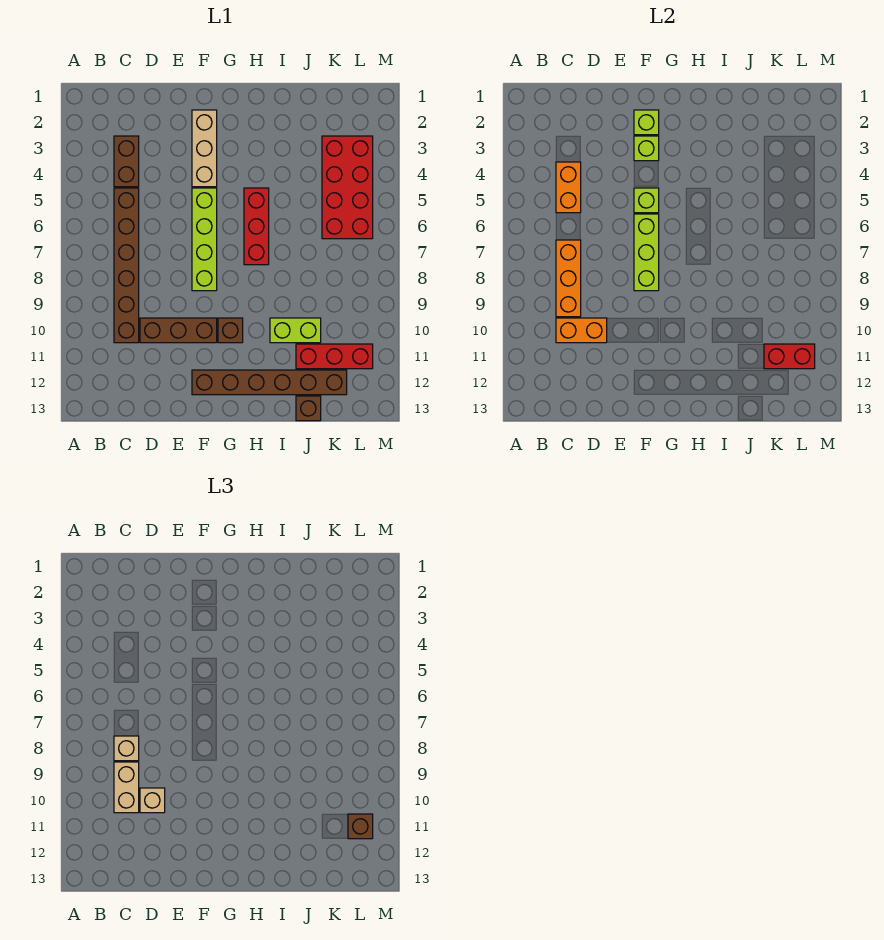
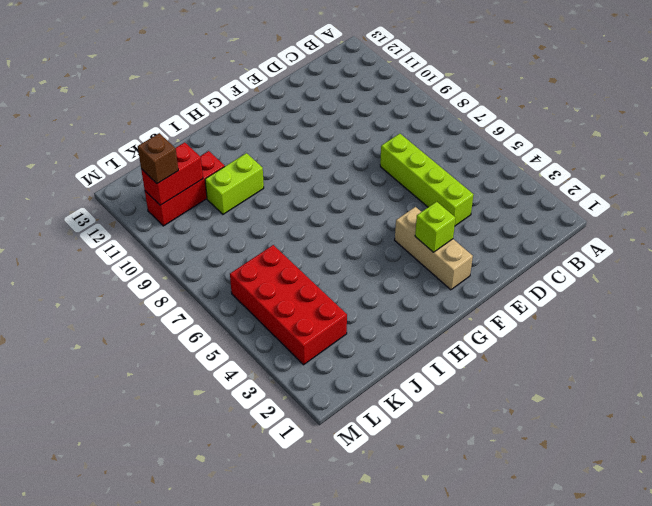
lime brick D4:D7 level 1 -> lime brick F5:F8 level 1
none -> brown brick C3:C4 level 1
none -> brown brick C5:C10 level 1
none -> brown brick D10:F10 level 1

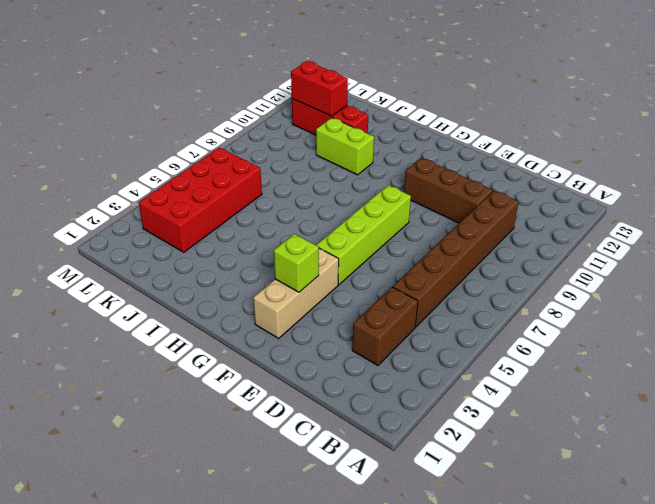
none -> brown brick F12:K12 level 1
none -> brown brick G10 level 1
none -> red brick H5:H7 level 1

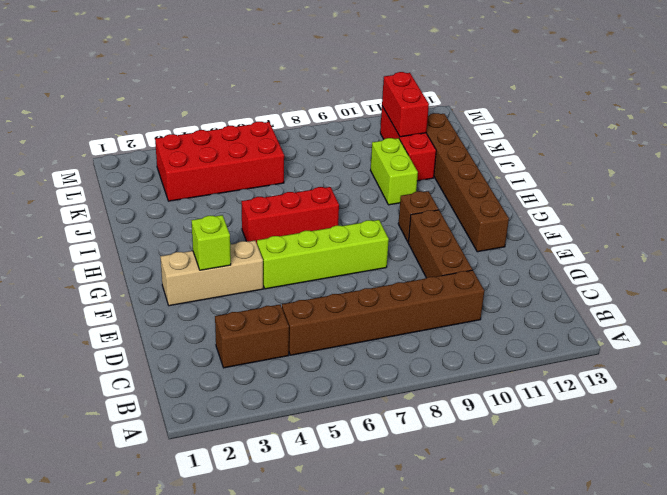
none -> brown brick J13 level 1
none -> orange brick C4:C5 level 2
none -> orange brick C7:C9 level 2

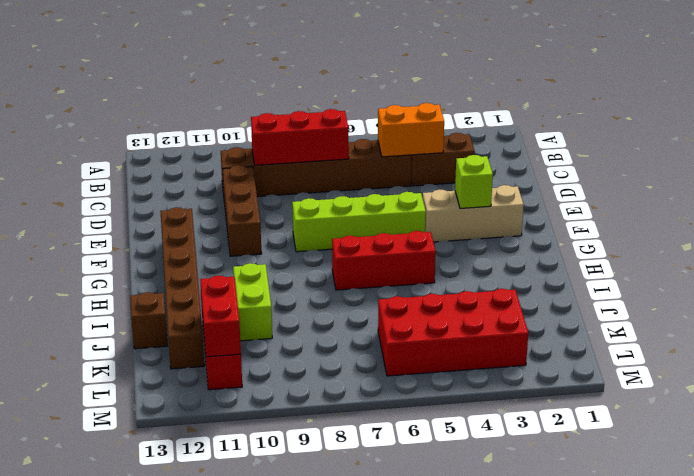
red brick C7:C9 level 2 -> orange brick C7:C9 level 2
none -> brown brick G10 level 1
none -> orange brick C10:D10 level 2
none -> lime brick F2 level 2

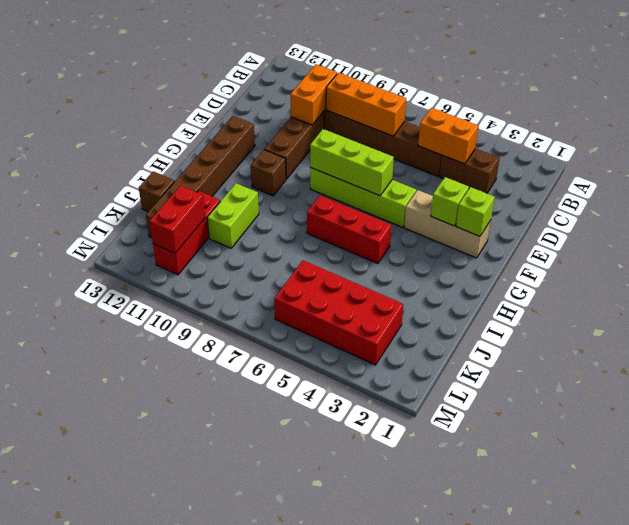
none -> lime brick F5 level 2
none -> tan brick C8 level 3
none -> tan brick C9:C10 level 3

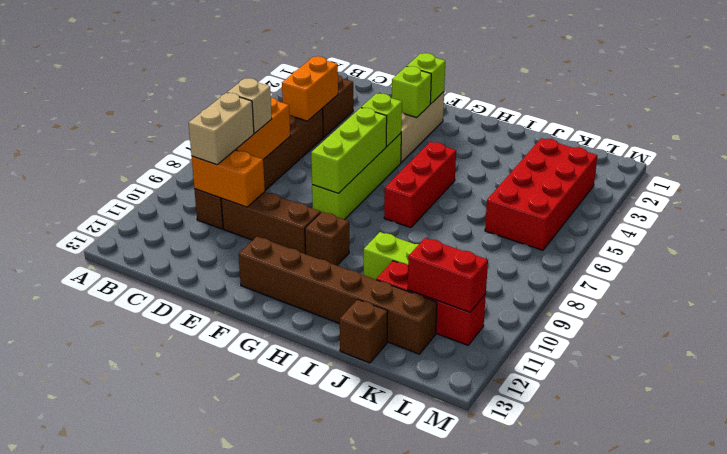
none -> tan brick D10 level 3
none -> brown brick L11 level 3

────────────────

_Assignment_
From the records above, copy only the lines running from the line holding "none -> orange brick C7:C9 level 2" through the line holding "none -> tan brick D10 level 3", with no pictures.

_Expected answer_
none -> orange brick C7:C9 level 2

red brick C7:C9 level 2 -> orange brick C7:C9 level 2
none -> brown brick G10 level 1
none -> orange brick C10:D10 level 2
none -> lime brick F2 level 2

none -> lime brick F5 level 2
none -> tan brick C8 level 3
none -> tan brick C9:C10 level 3

none -> tan brick D10 level 3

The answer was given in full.